AIM OF THE TASK :: The job is to find each line of the records below that includes the word "moved" and copy it.
-----
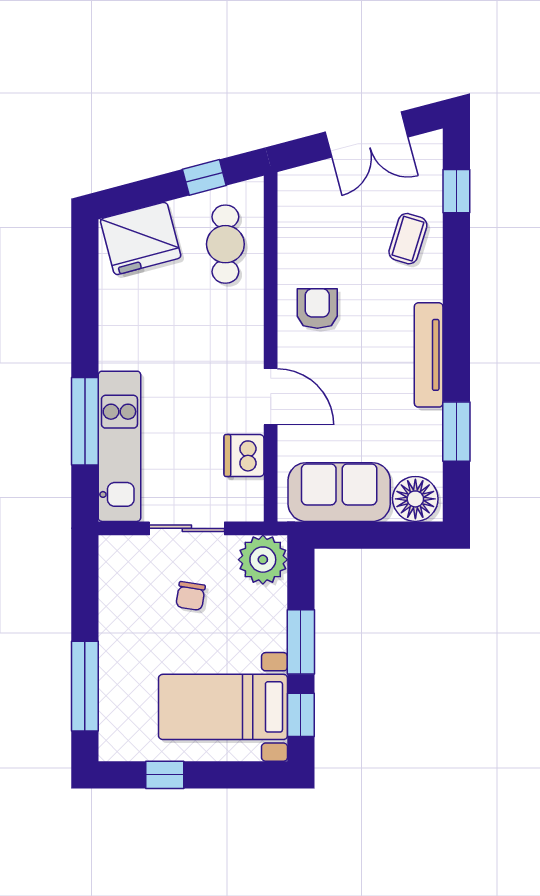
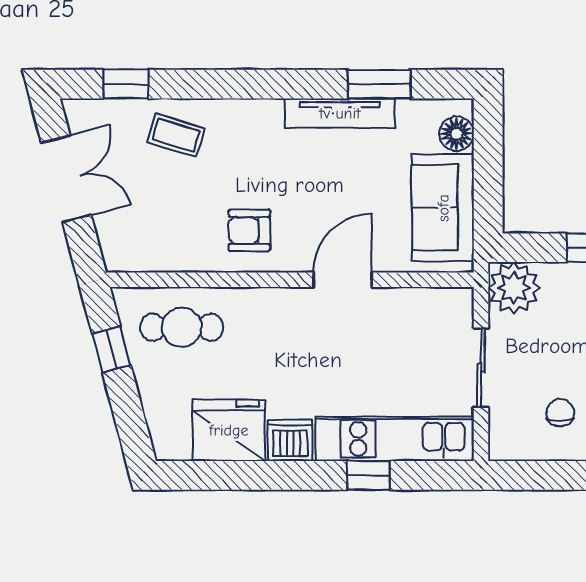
fridge: (141, 238) -> (229, 430), moved, turned -75
tv unit: (429, 355) -> (340, 113), moved
window: (85, 421) -> (368, 475), width x0.46
dishwasher: (244, 455) -> (290, 440), moved, turned 180
floor lamp: (415, 499) -> (457, 134), width x0.73, depth x0.73
chair: (191, 596) -> (560, 413), moved, turned -99

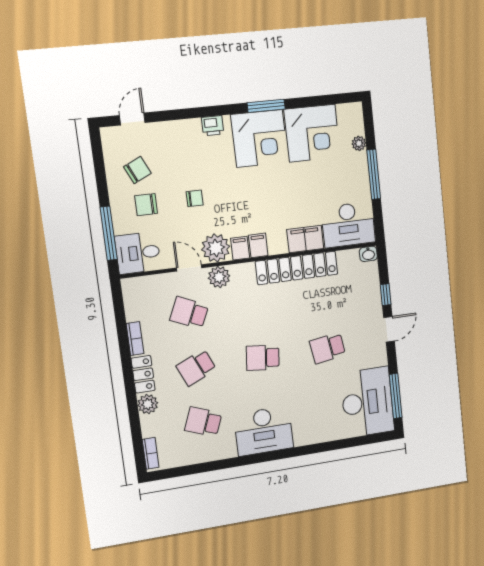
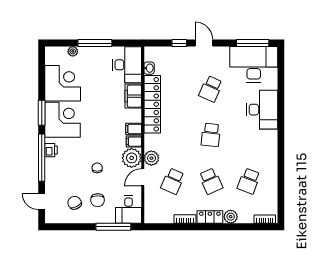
window: (199, 112) -> (42, 158), added
washbasin: (368, 254) -> (149, 68), moved
school desk: (328, 348) -> (211, 89), turned 33
desk: (264, 431) -> (262, 110), moved

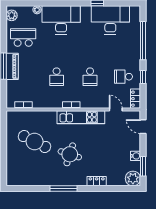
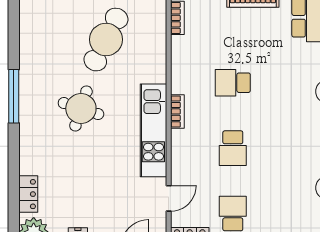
school desk: (90, 77) -> (233, 148), turned -90
locker: (97, 181) -> (28, 194), moved

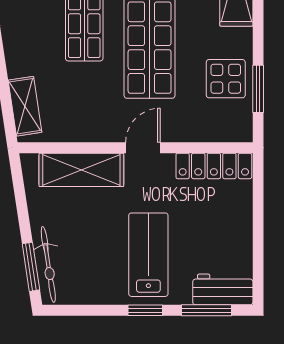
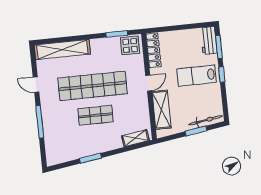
display table: (226, 79) -> (130, 45), moved
door: (143, 148) -> (149, 83), swing flipped
window: (31, 267) -> (196, 131), moved

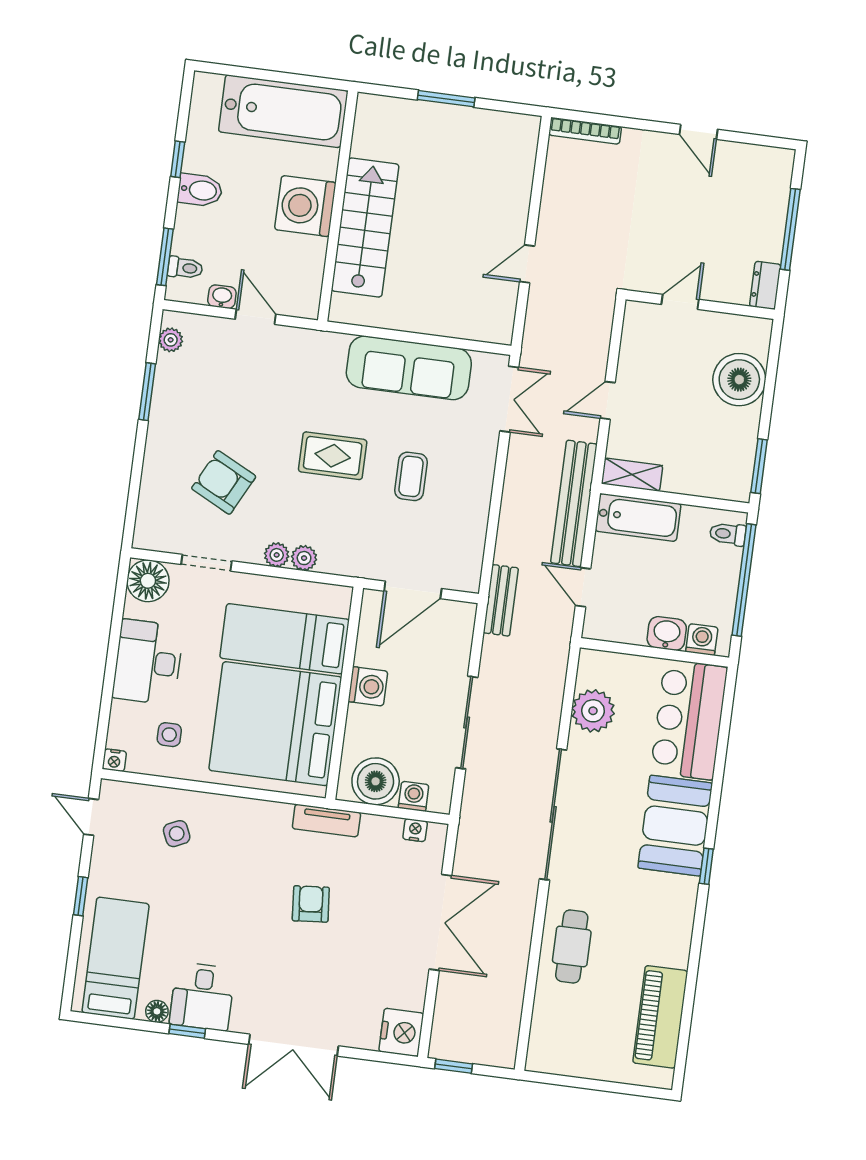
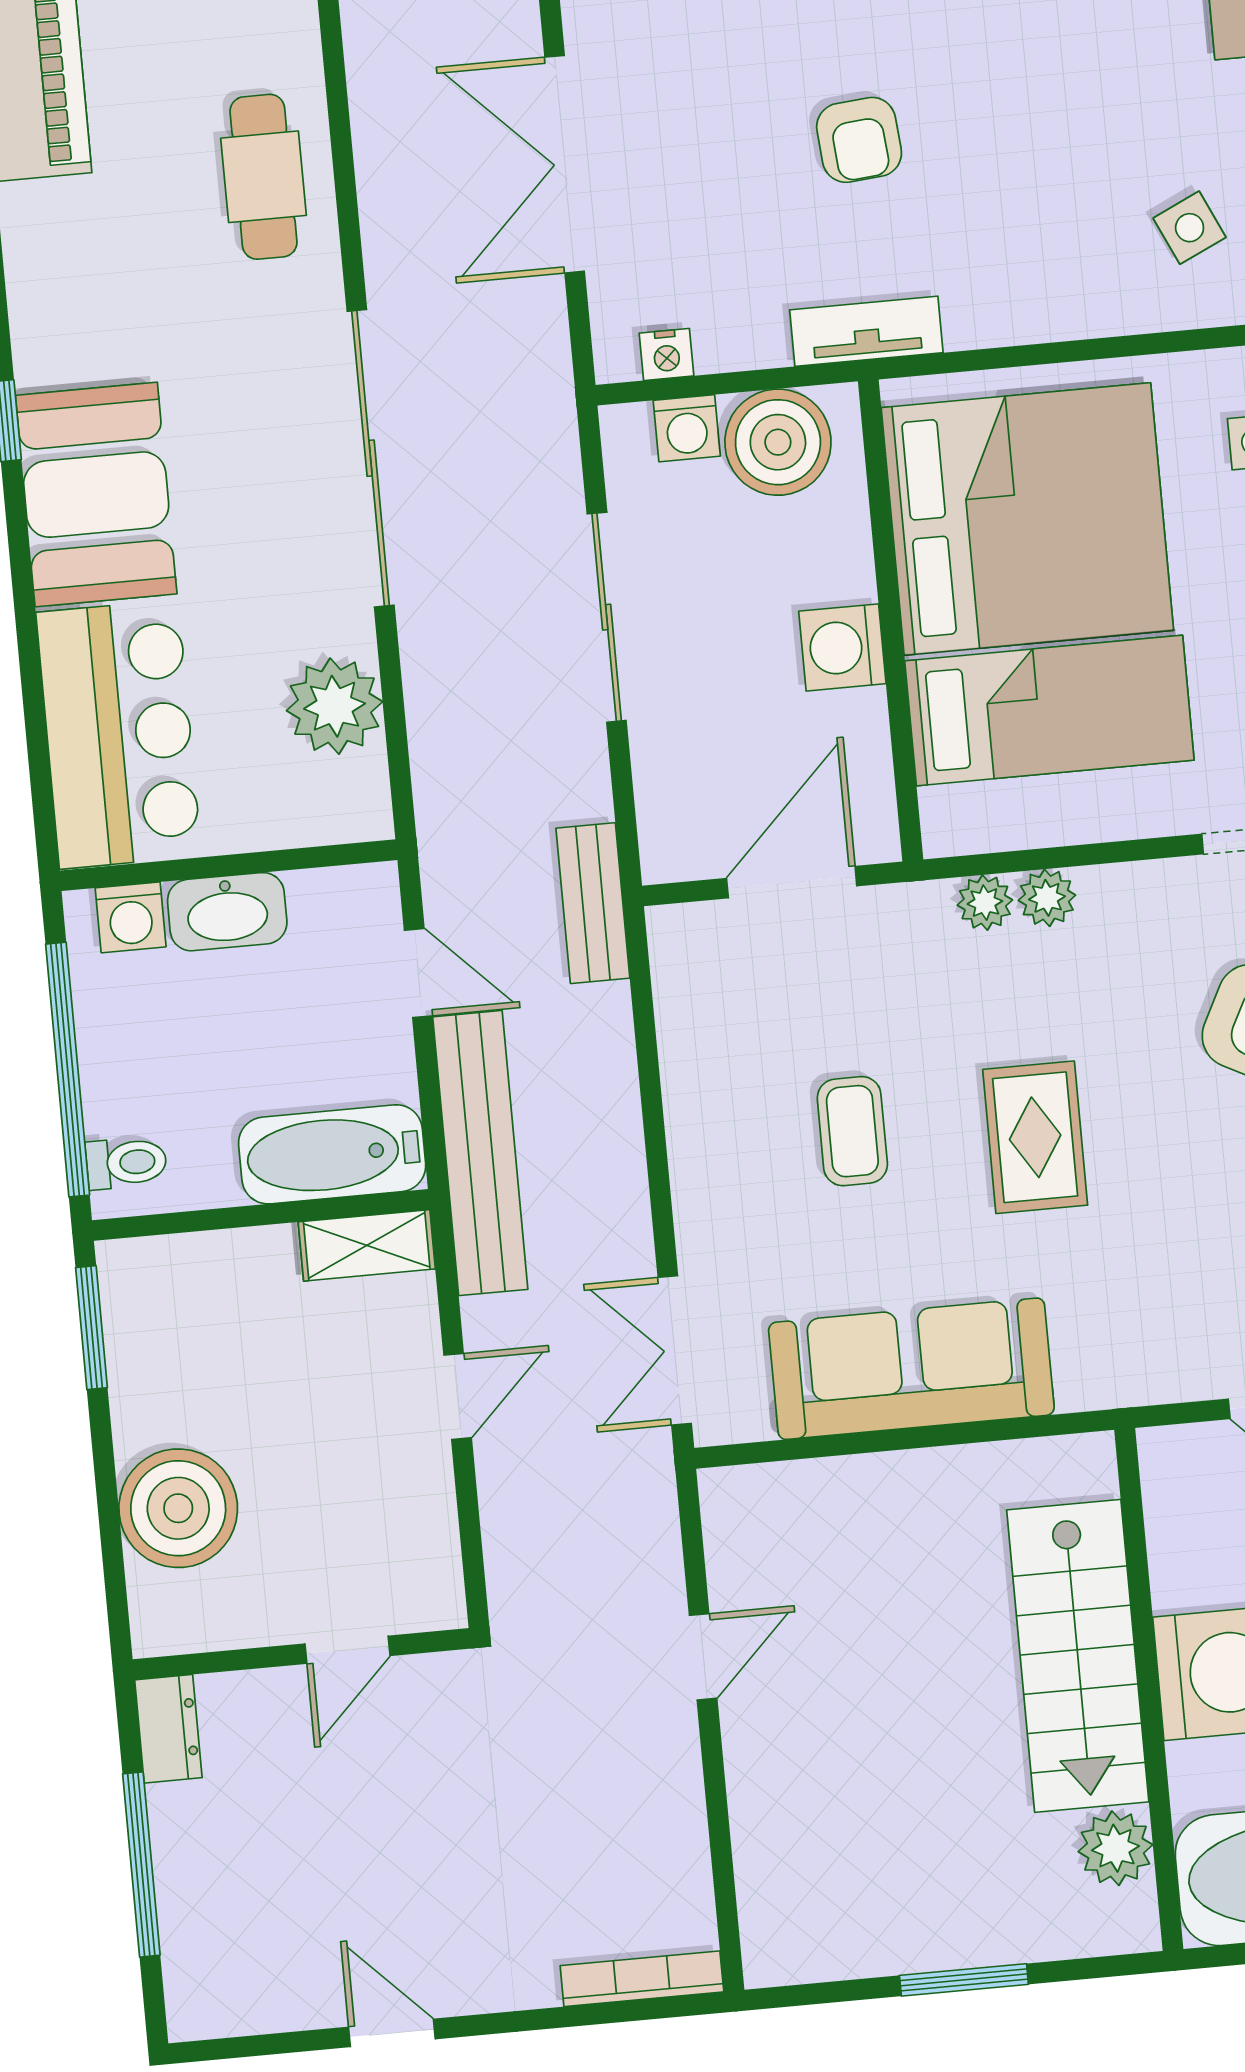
plant: (368, 141) -> (1115, 1848), added
rug: (333, 456) -> (1035, 1137), turned 90
plant: (277, 555) -> (985, 903), moved
washbasin: (667, 633) -> (227, 912), width x1.38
-----
RESPONSE TO THIS TASK ::
fridge: (141, 238) -> (229, 430), moved, turned -75
tv unit: (429, 355) -> (340, 113), moved
dishwasher: (244, 455) -> (290, 440), moved, turned 180
chair: (191, 596) -> (560, 413), moved, turned -99
washbasin: (368, 254) -> (149, 68), moved
desk: (264, 431) -> (262, 110), moved
locker: (97, 181) -> (28, 194), moved
display table: (226, 79) -> (130, 45), moved
window: (31, 267) -> (196, 131), moved
plant: (277, 555) -> (985, 903), moved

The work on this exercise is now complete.